- What is required -
Take the data below and copy exactly the lines starting at the one with "yellow flashlight (282, 275)" and finishing at the one with "nothing => yellow roll of tape (423, 378)", both included.

- Material shown -
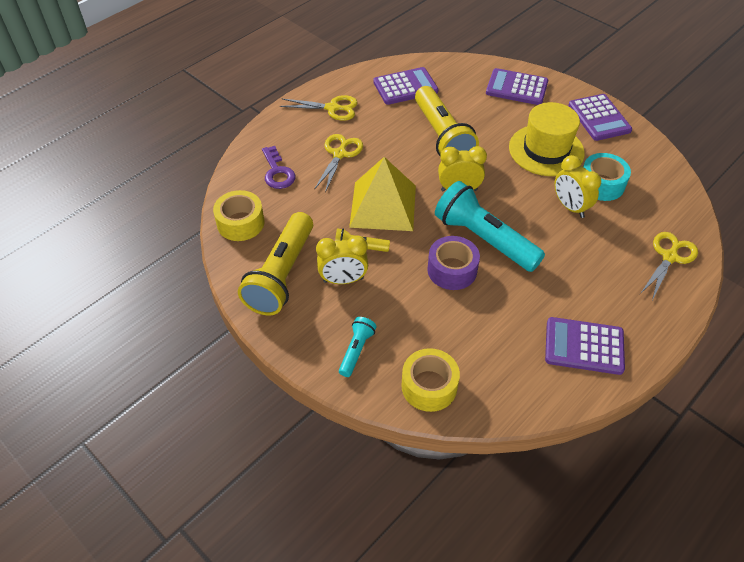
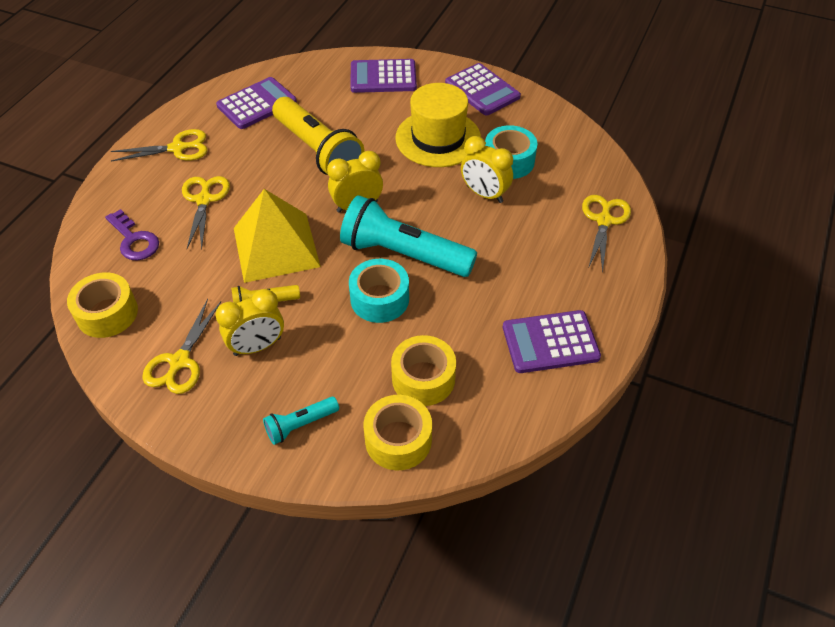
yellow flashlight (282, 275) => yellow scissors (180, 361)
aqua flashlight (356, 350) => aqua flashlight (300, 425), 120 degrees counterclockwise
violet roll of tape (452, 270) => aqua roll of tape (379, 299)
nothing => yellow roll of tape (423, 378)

==

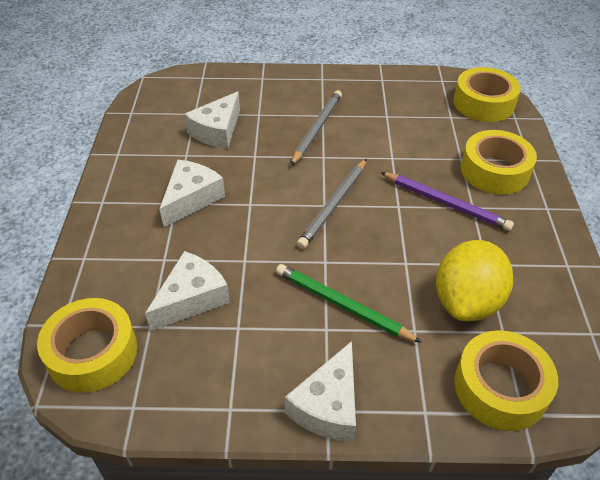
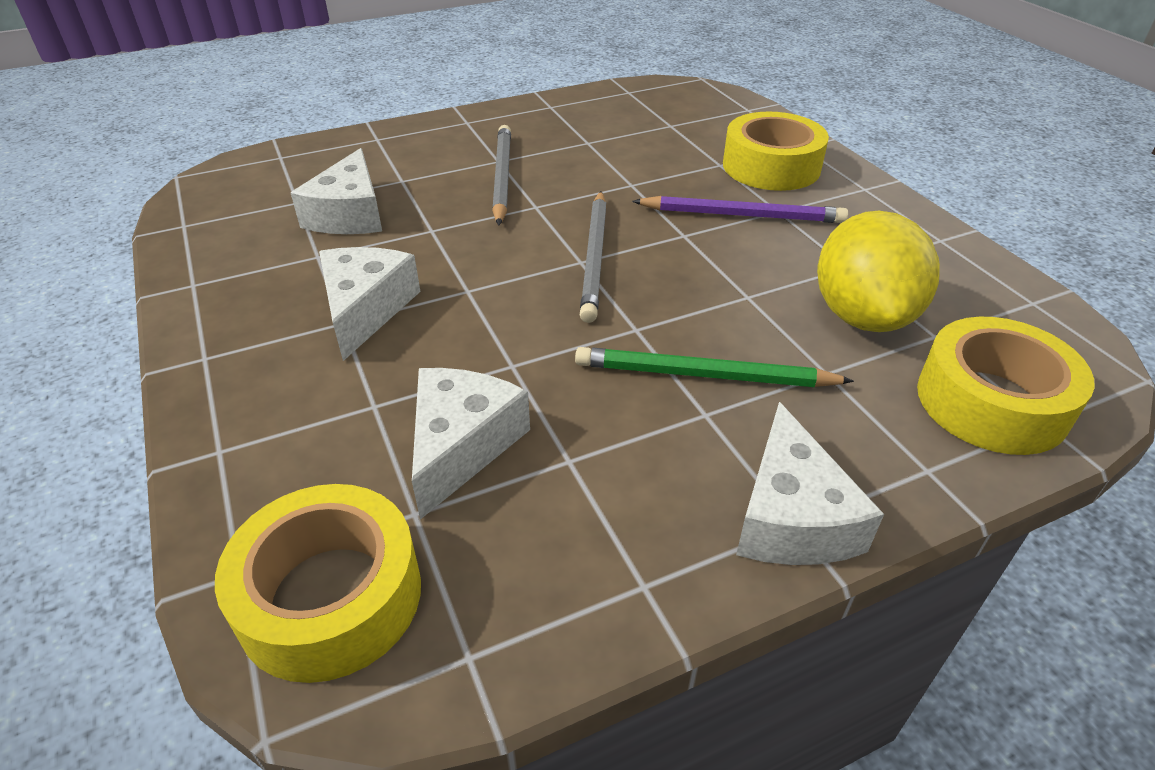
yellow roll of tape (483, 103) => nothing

- Exercise answer -
yellow flashlight (282, 275) => yellow scissors (180, 361)
aqua flashlight (356, 350) => aqua flashlight (300, 425), 120 degrees counterclockwise
violet roll of tape (452, 270) => aqua roll of tape (379, 299)
nothing => yellow roll of tape (423, 378)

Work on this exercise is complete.